[Provided entries — start]

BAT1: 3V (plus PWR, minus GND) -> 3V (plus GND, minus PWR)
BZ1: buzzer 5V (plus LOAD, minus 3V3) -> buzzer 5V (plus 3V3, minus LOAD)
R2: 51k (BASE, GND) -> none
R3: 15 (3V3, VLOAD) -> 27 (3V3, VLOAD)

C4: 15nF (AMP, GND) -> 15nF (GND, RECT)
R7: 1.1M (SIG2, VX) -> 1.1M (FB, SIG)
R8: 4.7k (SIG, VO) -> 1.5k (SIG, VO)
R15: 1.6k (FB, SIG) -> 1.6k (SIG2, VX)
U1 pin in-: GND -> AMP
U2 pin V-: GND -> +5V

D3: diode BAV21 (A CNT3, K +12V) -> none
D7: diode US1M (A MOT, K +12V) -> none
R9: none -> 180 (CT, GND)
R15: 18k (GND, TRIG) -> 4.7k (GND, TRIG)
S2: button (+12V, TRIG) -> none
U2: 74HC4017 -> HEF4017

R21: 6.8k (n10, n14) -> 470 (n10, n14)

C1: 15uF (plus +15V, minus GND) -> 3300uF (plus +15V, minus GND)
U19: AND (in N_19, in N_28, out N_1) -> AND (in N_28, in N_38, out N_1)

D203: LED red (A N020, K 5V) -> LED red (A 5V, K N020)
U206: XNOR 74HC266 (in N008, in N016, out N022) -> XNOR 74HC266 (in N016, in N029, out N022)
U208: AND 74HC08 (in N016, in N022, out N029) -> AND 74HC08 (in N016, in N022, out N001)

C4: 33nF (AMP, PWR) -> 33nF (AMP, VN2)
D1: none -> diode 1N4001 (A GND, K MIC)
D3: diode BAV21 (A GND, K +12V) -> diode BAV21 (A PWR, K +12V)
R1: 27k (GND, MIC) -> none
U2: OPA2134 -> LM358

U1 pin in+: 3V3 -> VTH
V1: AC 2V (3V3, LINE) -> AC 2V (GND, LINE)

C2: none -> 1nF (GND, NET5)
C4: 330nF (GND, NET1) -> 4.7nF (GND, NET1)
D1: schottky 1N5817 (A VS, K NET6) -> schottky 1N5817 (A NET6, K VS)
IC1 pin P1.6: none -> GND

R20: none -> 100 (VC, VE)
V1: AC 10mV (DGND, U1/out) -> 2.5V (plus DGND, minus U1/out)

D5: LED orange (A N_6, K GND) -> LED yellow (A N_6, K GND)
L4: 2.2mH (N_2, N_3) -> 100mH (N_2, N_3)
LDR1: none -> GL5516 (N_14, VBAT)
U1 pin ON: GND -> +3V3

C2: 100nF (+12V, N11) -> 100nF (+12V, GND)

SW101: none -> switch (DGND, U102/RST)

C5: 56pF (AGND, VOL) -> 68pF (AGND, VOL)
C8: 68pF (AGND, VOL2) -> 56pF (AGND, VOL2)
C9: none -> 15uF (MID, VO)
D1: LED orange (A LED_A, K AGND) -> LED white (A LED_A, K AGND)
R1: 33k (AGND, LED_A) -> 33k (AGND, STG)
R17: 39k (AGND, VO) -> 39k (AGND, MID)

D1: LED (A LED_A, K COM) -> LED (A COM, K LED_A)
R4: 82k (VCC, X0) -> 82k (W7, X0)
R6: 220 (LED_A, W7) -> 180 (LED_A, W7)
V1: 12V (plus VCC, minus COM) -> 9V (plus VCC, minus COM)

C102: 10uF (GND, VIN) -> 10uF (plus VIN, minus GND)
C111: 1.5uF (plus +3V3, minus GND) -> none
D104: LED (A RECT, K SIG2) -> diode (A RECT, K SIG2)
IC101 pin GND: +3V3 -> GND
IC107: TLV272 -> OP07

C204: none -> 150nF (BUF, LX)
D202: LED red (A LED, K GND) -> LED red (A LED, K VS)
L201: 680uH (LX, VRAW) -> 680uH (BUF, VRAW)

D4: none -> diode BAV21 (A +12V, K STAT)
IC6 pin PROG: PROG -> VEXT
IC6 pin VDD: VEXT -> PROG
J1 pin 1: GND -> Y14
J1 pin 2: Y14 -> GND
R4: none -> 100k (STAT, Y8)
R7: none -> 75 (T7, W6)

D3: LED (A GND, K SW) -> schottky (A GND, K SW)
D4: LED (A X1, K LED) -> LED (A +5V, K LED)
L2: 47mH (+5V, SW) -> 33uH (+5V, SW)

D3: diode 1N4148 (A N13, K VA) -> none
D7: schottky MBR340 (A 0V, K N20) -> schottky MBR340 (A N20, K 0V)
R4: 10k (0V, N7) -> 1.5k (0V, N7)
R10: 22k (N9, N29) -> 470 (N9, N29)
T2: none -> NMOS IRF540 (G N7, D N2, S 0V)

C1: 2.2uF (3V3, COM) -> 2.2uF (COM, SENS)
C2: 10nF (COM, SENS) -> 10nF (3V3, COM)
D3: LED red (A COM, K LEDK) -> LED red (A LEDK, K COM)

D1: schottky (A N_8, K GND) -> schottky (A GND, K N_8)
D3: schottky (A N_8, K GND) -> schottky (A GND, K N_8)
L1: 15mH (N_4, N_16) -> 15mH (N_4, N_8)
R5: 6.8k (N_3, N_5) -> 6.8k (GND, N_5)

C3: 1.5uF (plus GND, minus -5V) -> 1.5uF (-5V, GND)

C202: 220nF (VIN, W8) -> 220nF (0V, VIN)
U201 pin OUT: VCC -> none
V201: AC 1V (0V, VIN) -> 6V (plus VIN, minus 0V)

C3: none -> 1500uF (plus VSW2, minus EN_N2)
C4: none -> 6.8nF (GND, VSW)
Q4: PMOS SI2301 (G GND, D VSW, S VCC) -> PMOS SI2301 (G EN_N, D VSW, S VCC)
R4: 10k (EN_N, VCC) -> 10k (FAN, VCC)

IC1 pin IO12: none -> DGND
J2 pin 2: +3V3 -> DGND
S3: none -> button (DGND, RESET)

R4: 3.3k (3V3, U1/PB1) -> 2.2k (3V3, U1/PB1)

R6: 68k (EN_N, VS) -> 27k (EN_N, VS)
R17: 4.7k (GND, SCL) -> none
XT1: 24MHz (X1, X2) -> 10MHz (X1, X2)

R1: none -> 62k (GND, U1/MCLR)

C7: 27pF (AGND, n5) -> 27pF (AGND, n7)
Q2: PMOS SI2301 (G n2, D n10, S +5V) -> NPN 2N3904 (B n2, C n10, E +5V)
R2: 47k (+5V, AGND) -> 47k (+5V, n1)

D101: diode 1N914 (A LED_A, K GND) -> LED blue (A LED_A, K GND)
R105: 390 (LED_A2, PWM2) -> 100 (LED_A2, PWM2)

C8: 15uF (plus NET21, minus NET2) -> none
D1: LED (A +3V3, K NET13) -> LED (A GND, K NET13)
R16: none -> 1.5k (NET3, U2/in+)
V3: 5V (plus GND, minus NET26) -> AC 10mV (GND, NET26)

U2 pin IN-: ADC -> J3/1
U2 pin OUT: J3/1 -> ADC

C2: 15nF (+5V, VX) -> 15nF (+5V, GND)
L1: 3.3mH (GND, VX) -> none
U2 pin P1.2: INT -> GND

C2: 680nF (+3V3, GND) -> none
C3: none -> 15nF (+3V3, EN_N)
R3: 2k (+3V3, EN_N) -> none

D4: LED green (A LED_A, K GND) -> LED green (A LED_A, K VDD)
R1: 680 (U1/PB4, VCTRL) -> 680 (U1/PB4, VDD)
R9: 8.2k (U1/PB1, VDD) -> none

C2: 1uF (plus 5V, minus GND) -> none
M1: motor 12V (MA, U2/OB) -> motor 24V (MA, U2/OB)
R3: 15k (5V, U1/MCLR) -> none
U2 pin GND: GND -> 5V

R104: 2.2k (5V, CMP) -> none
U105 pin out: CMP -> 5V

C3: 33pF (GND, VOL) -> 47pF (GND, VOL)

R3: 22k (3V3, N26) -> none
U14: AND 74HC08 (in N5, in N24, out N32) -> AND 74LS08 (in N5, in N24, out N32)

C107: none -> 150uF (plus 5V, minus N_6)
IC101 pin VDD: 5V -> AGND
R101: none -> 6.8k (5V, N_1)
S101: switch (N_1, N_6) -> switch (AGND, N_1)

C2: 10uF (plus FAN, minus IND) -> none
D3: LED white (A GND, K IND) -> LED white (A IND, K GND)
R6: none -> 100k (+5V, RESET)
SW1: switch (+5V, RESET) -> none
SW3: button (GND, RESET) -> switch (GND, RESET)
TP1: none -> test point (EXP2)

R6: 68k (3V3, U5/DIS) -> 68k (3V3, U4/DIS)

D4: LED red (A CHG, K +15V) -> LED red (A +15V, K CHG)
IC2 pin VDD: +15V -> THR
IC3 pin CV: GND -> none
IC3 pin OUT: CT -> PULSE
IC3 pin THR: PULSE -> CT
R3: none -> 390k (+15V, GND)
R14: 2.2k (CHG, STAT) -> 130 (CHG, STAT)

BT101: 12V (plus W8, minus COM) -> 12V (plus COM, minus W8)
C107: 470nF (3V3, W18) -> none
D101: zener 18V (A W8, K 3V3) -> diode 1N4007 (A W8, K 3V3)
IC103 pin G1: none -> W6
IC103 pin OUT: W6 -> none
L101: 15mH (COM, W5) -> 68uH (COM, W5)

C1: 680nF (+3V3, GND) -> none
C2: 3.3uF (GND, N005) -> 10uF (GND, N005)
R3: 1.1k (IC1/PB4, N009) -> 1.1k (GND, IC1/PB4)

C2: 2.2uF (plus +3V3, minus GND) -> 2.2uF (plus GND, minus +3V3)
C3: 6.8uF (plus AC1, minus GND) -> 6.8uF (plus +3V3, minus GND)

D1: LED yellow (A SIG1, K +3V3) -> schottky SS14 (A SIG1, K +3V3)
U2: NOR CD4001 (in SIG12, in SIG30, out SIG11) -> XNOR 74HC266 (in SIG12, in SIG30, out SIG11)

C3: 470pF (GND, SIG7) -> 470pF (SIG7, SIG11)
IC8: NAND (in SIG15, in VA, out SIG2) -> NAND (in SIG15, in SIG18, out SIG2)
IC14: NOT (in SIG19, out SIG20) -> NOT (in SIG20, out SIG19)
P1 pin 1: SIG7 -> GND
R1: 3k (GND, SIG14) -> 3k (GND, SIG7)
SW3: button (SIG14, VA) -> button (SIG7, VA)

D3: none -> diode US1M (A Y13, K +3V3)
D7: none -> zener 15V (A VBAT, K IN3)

[Provided entries — finish]

-- What you are asked to do --
The lines above, starting at the one with "J2 pin 2: +3V3 -> DGND" and ending at the one with "R104: 2.2k (5V, CMP) -> none", are the only ones to return, exactly as written.

-- Task response --
J2 pin 2: +3V3 -> DGND
S3: none -> button (DGND, RESET)

R4: 3.3k (3V3, U1/PB1) -> 2.2k (3V3, U1/PB1)

R6: 68k (EN_N, VS) -> 27k (EN_N, VS)
R17: 4.7k (GND, SCL) -> none
XT1: 24MHz (X1, X2) -> 10MHz (X1, X2)

R1: none -> 62k (GND, U1/MCLR)

C7: 27pF (AGND, n5) -> 27pF (AGND, n7)
Q2: PMOS SI2301 (G n2, D n10, S +5V) -> NPN 2N3904 (B n2, C n10, E +5V)
R2: 47k (+5V, AGND) -> 47k (+5V, n1)

D101: diode 1N914 (A LED_A, K GND) -> LED blue (A LED_A, K GND)
R105: 390 (LED_A2, PWM2) -> 100 (LED_A2, PWM2)

C8: 15uF (plus NET21, minus NET2) -> none
D1: LED (A +3V3, K NET13) -> LED (A GND, K NET13)
R16: none -> 1.5k (NET3, U2/in+)
V3: 5V (plus GND, minus NET26) -> AC 10mV (GND, NET26)

U2 pin IN-: ADC -> J3/1
U2 pin OUT: J3/1 -> ADC

C2: 15nF (+5V, VX) -> 15nF (+5V, GND)
L1: 3.3mH (GND, VX) -> none
U2 pin P1.2: INT -> GND

C2: 680nF (+3V3, GND) -> none
C3: none -> 15nF (+3V3, EN_N)
R3: 2k (+3V3, EN_N) -> none

D4: LED green (A LED_A, K GND) -> LED green (A LED_A, K VDD)
R1: 680 (U1/PB4, VCTRL) -> 680 (U1/PB4, VDD)
R9: 8.2k (U1/PB1, VDD) -> none

C2: 1uF (plus 5V, minus GND) -> none
M1: motor 12V (MA, U2/OB) -> motor 24V (MA, U2/OB)
R3: 15k (5V, U1/MCLR) -> none
U2 pin GND: GND -> 5V

R104: 2.2k (5V, CMP) -> none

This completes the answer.